▸ Task item
Copy the listing that follows exactly. Its pictures do not belong in the copy.

▸ Provided data

========================

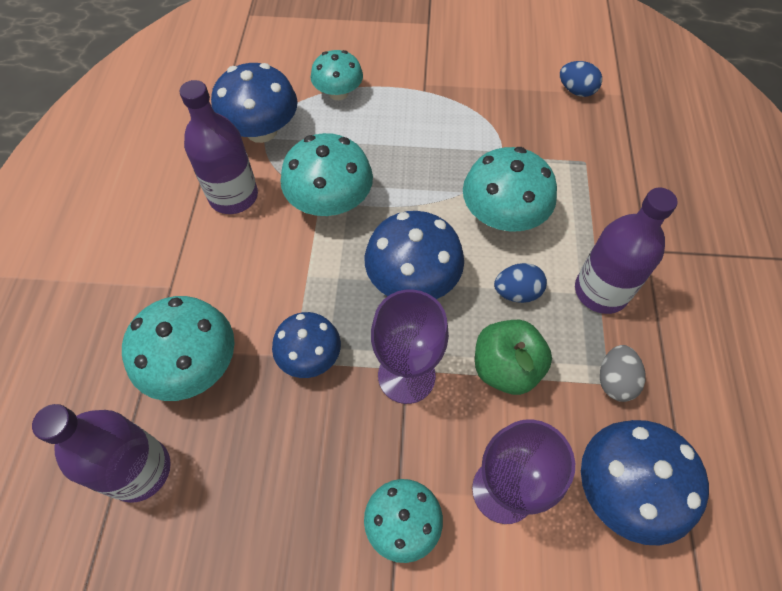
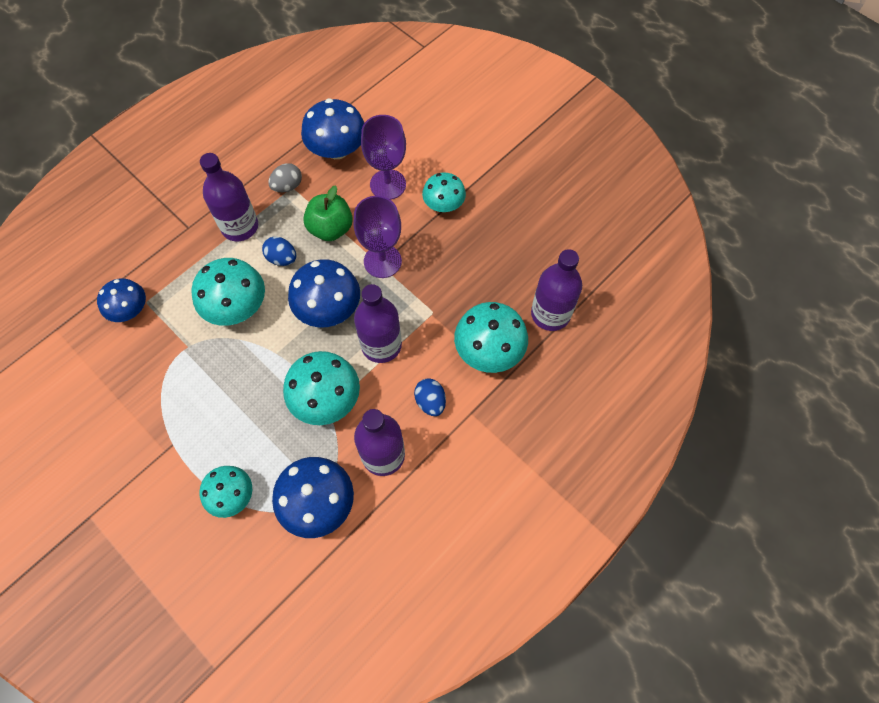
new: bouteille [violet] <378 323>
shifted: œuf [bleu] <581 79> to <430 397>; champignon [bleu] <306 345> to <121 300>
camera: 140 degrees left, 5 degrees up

========================

▸ Task output
new: bouteille [violet] <378 323>
shifted: œuf [bleu] <581 79> to <430 397>; champignon [bleu] <306 345> to <121 300>
camera: 140 degrees left, 5 degrees up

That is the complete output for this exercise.